▶ **WHAT YOU WILL DO**: Gather each line containing the string "cross" from these entries.

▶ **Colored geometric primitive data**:
========

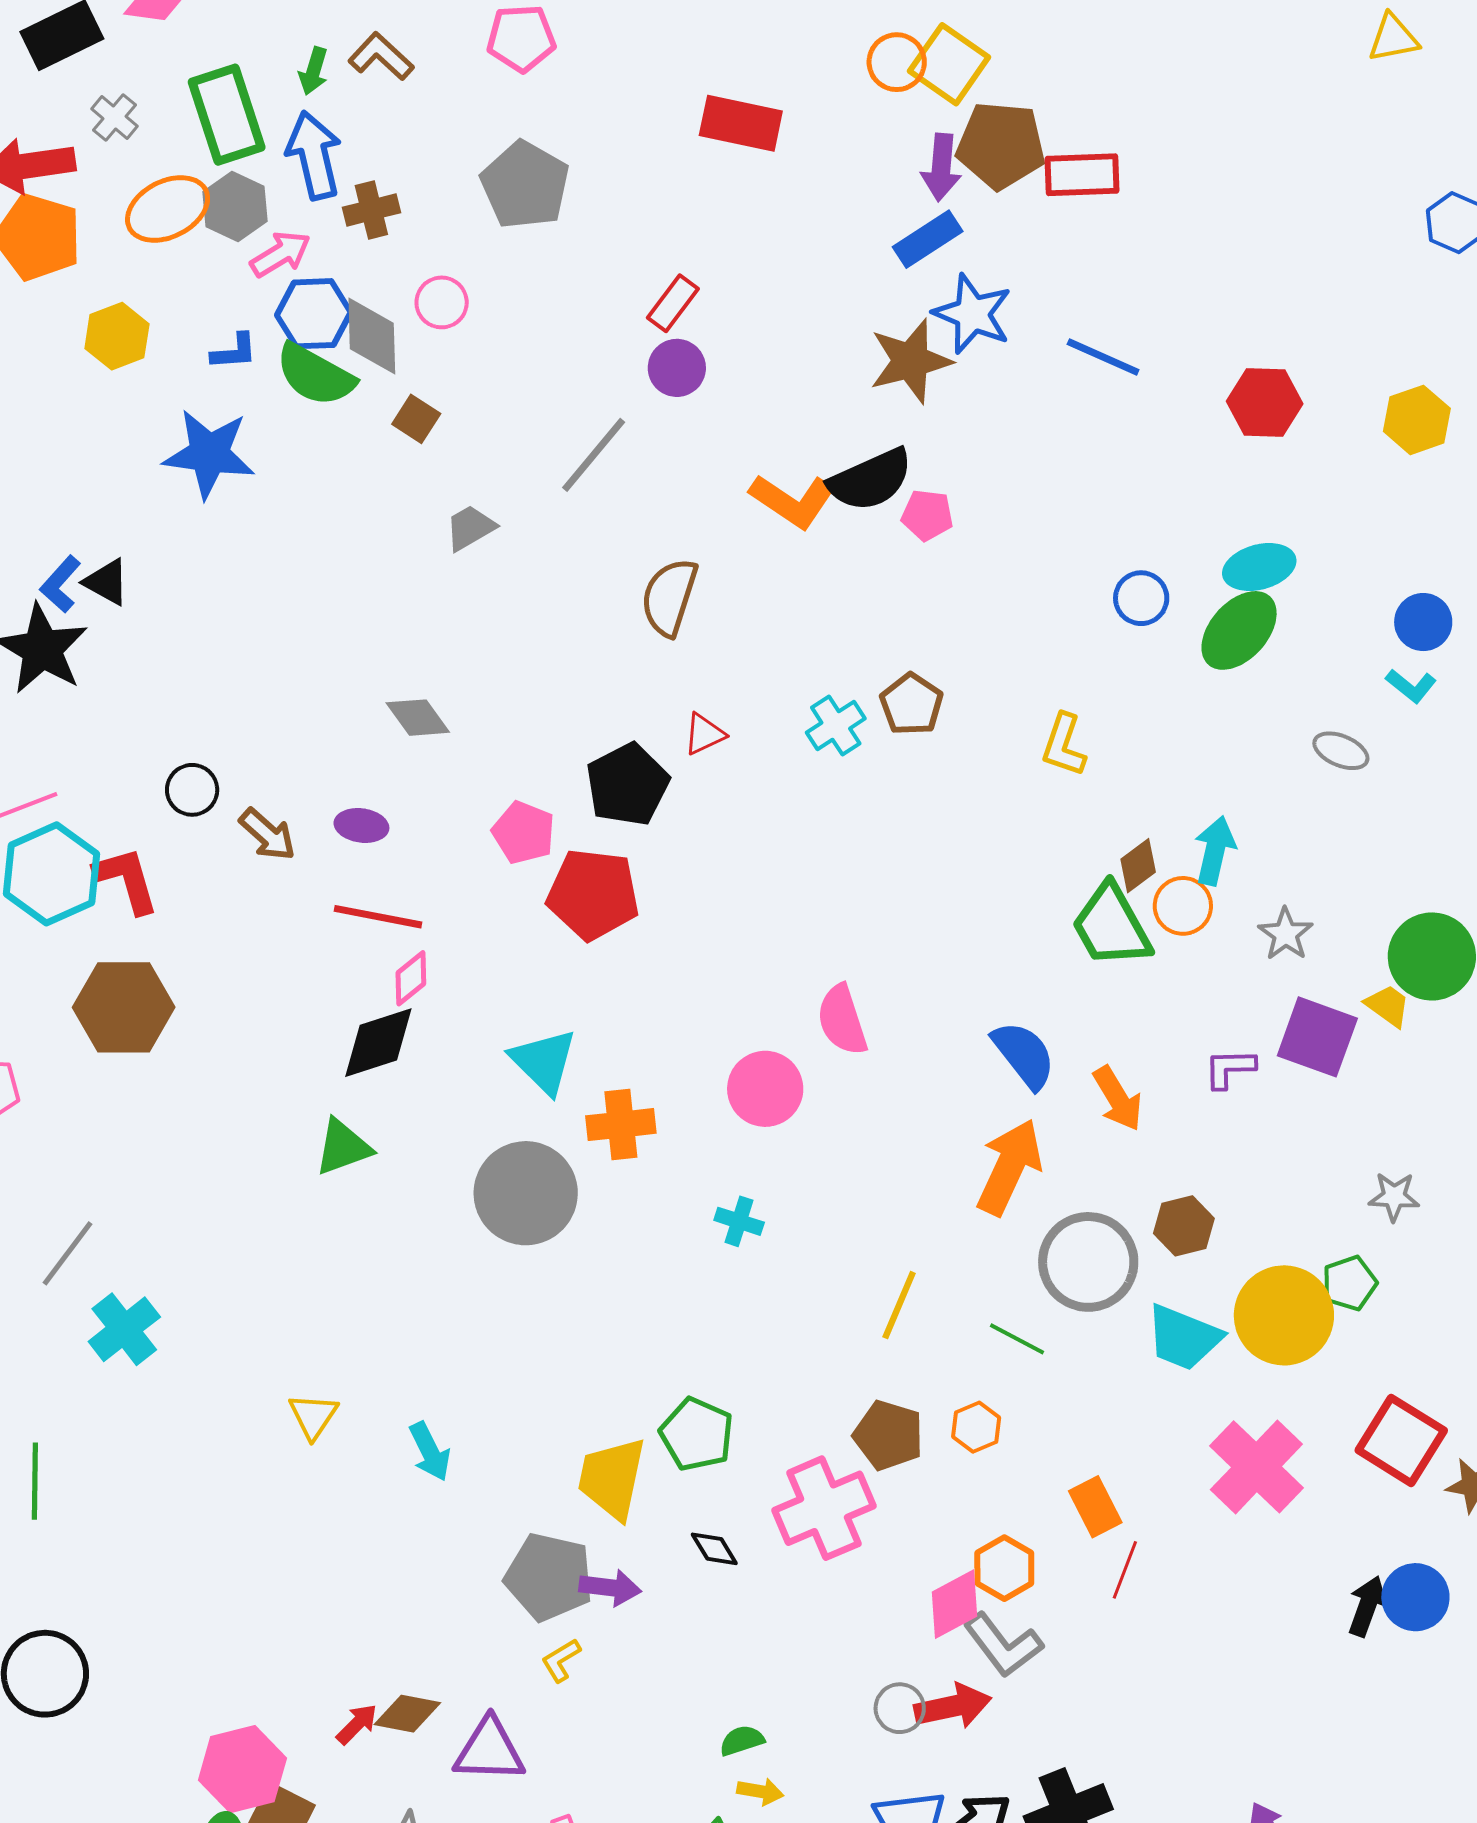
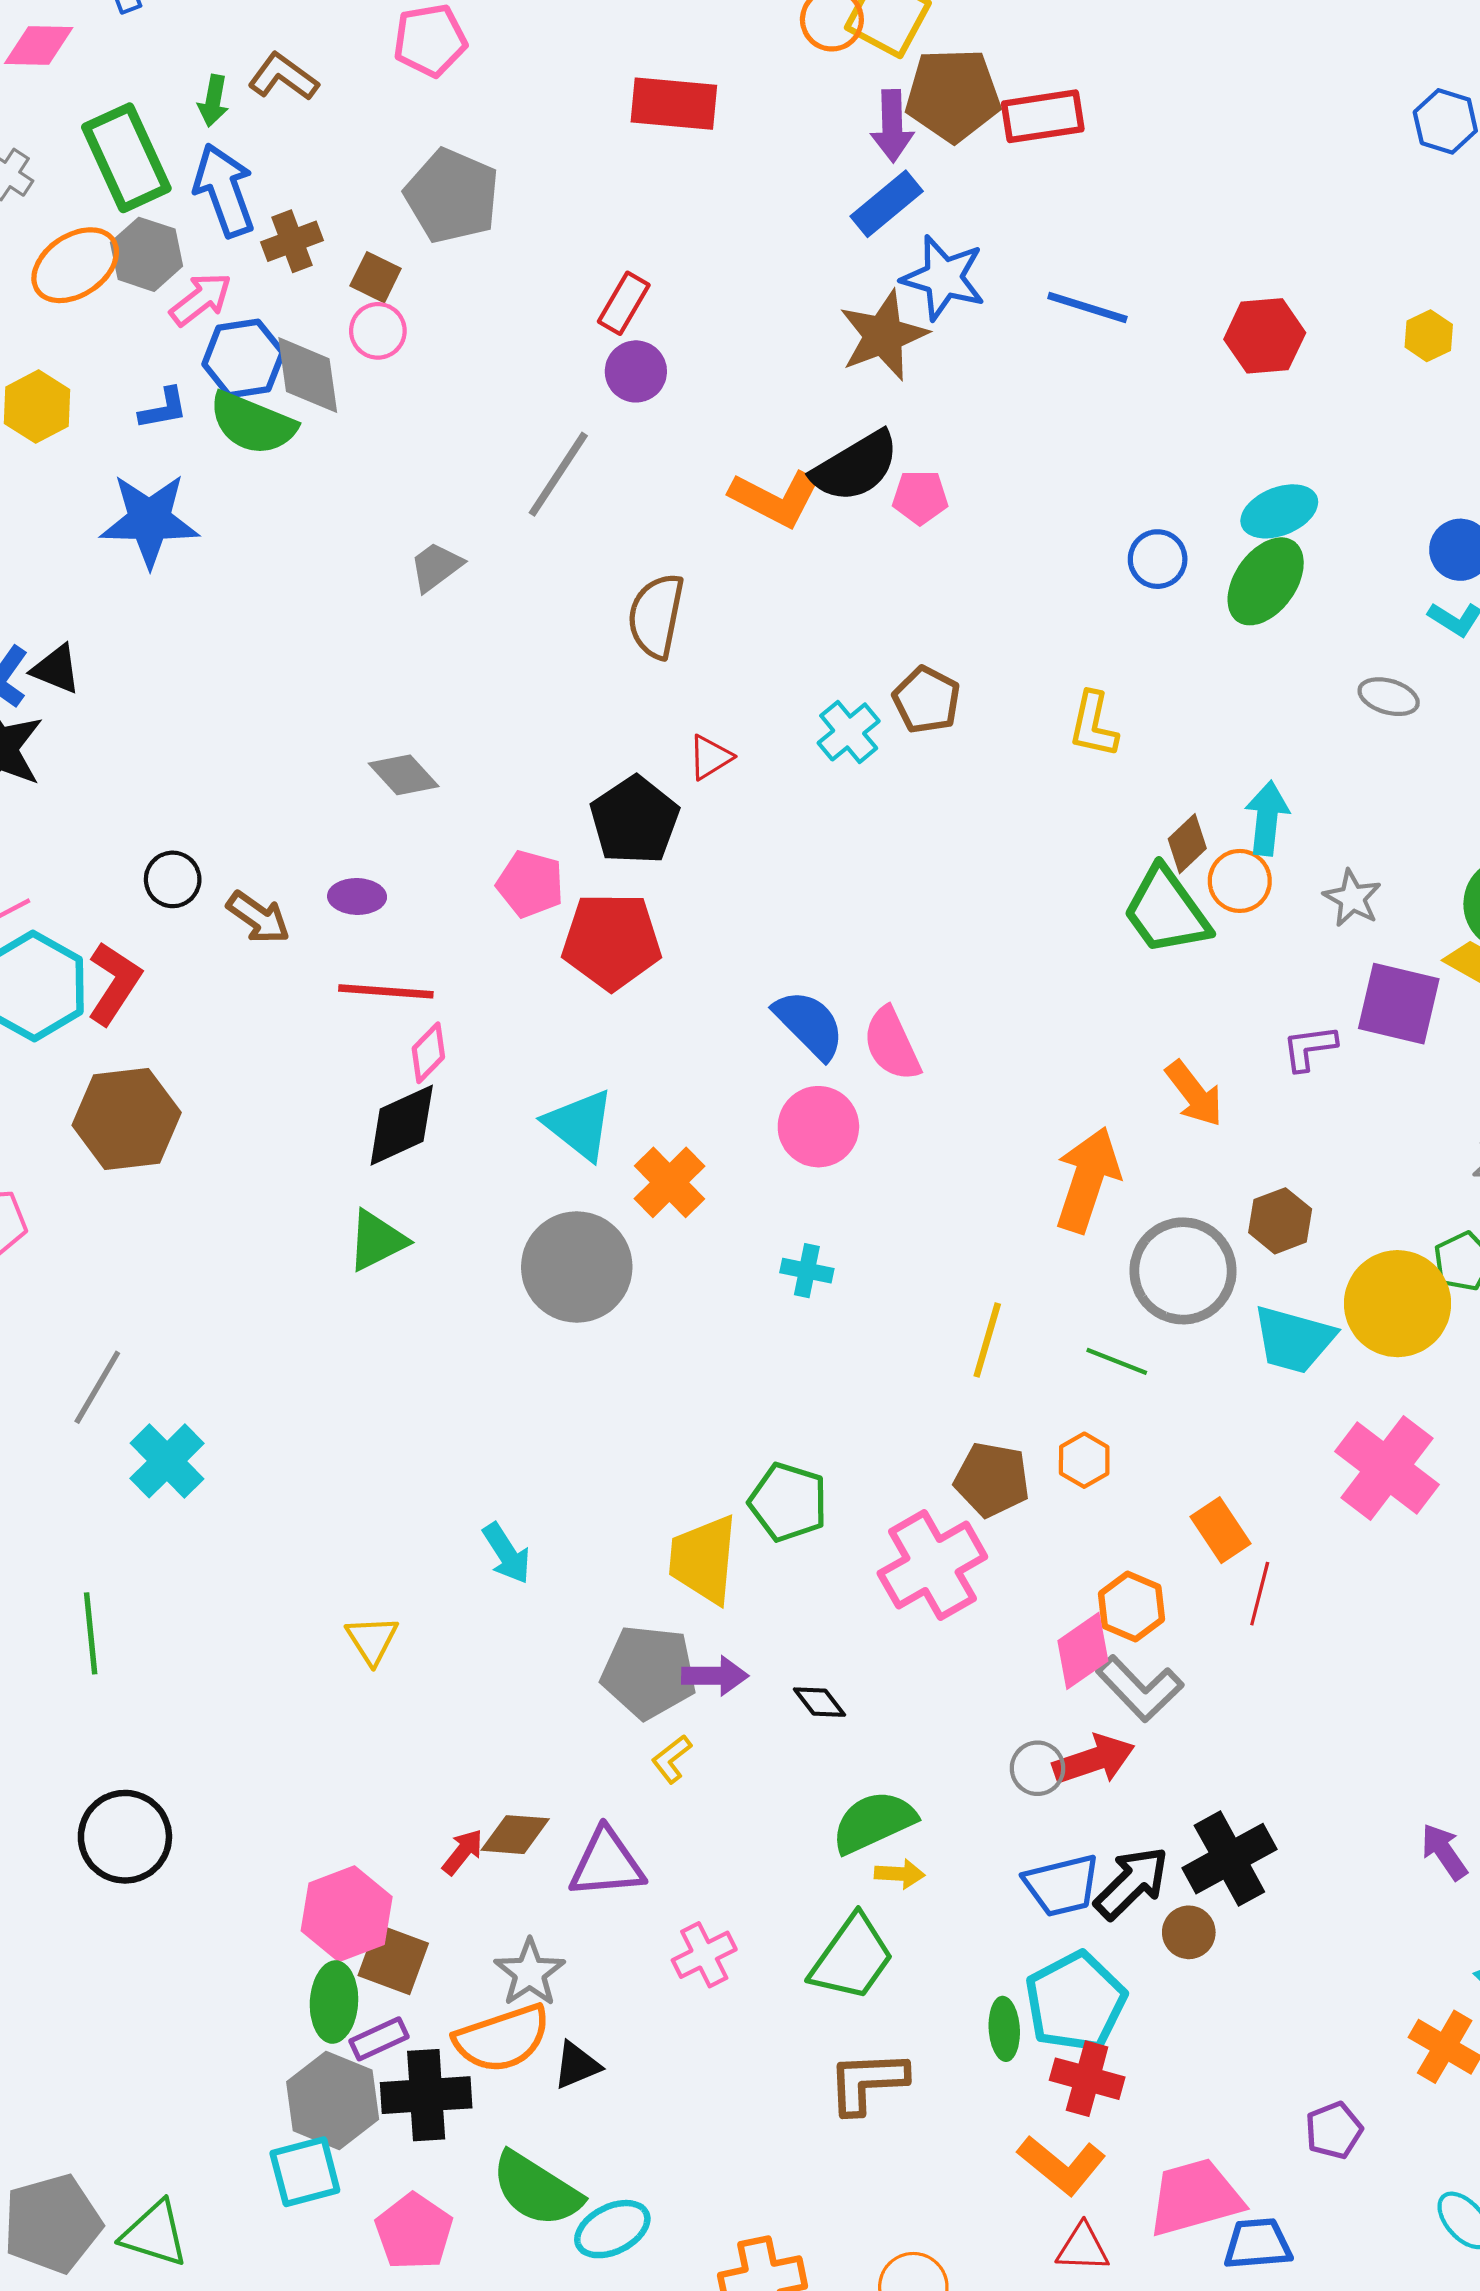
brown square: (416, 419) -> (376, 277), moved
yellow hexagon: (1417, 420) -> (1429, 336), size x0.7
red L-shape: (127, 880) -> (114, 983), turned 56
blue semicircle: (1024, 1055) -> (809, 1024), moved
orange cross: (621, 1125) -> (669, 1182), turned -32
yellow triangle: (313, 1416) -> (372, 1640), moved
black diamond: (714, 1549) -> (820, 1702), moved
green semicircle: (742, 1741) -> (874, 1822), size x1.8

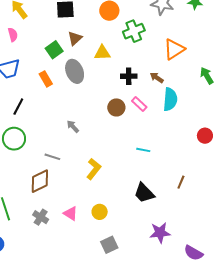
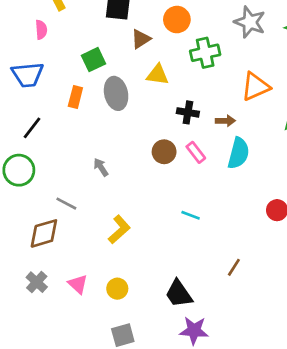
brown triangle: (75, 38) -> (141, 39), moved
brown arrow: (157, 78) -> (225, 121), turned 136
orange rectangle: (46, 79) -> (75, 97), turned 35
black trapezoid: (144, 193) -> (179, 294), moved

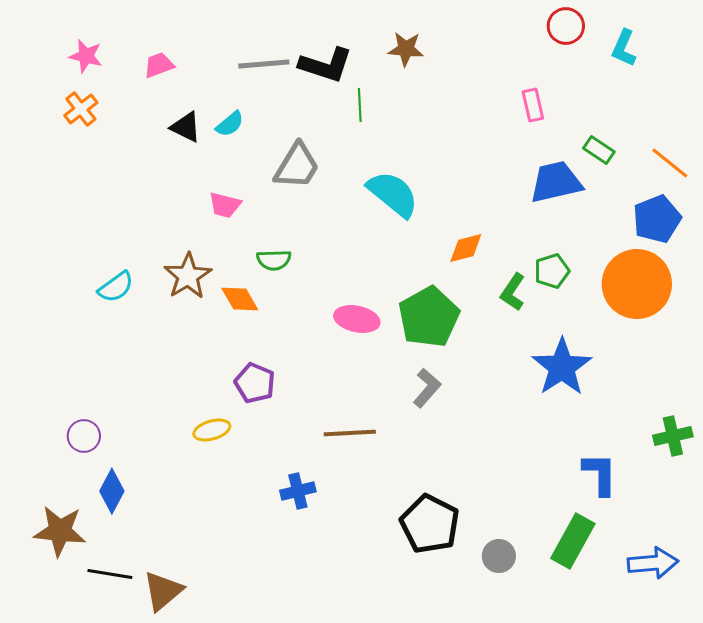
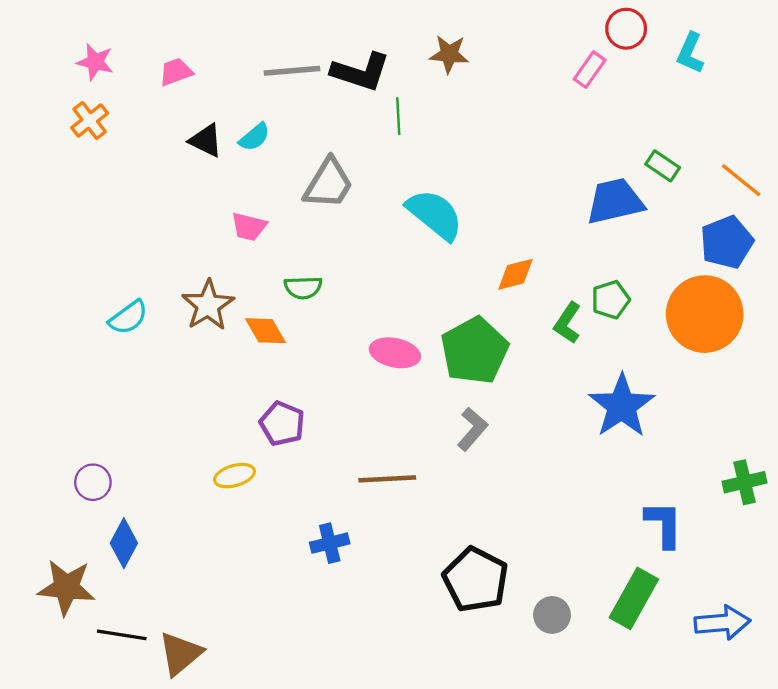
pink rectangle: (533, 105) -> (590, 70), moved, turned 48

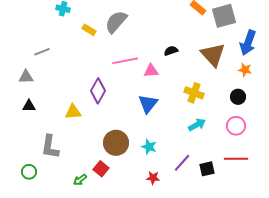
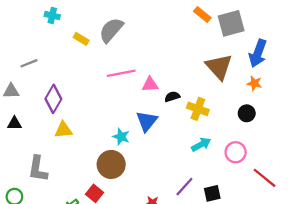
black semicircle: (171, 51) -> (172, 97), moved
purple diamond: (98, 91) -> (53, 99), moved
pink circle: (236, 126) -> (236, 152), moved
cyan star: (149, 147) -> (121, 137), moved
red line: (236, 159) -> (264, 178), moved, turned 40

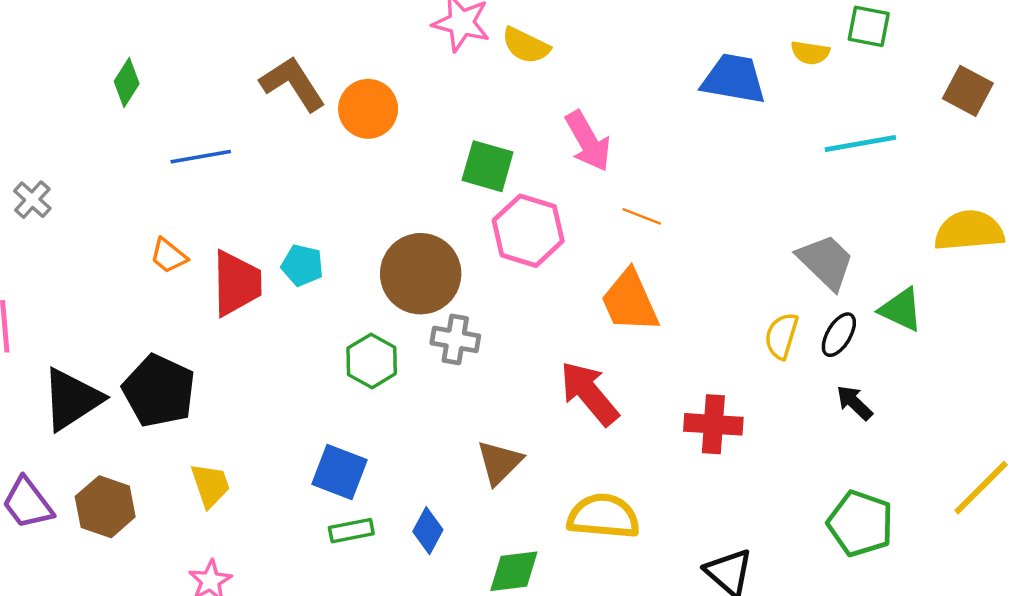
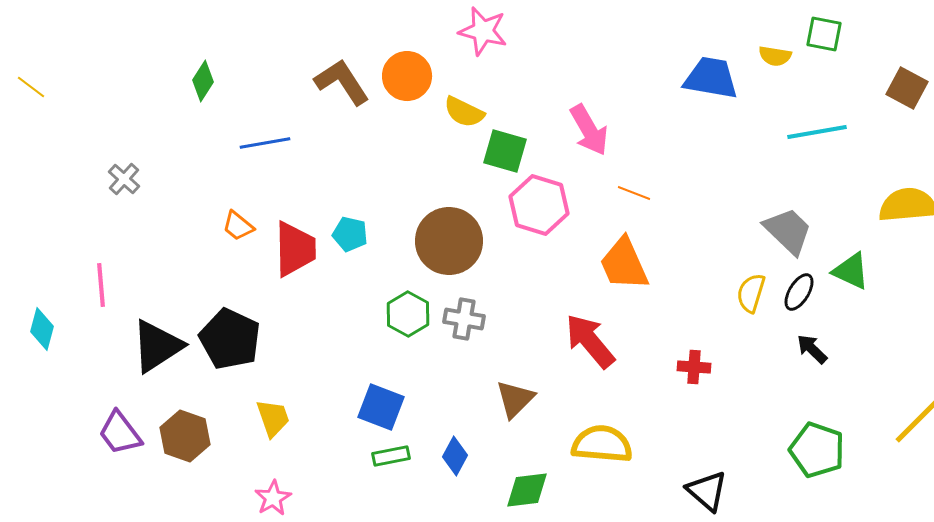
yellow semicircle: (526, 45) -> (464, 112), moved
orange circle: (368, 109) -> (407, 76), moved
gray cross: (455, 339) -> (464, 319), moved
red cross: (713, 424) -> (694, 367), size x0.7

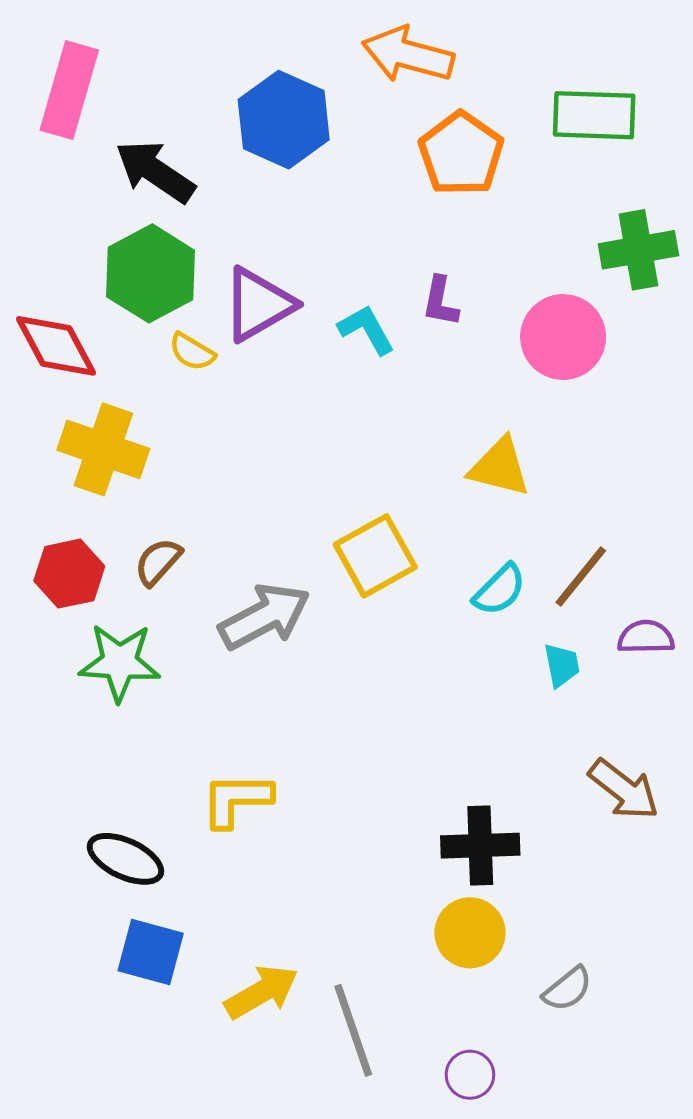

========

▶ **THE COMPLETED TASK**:
orange cross: (621, 1125) -> (669, 1182), turned -32
gray cross: (455, 339) -> (464, 319), moved
red cross: (713, 424) -> (694, 367), size x0.7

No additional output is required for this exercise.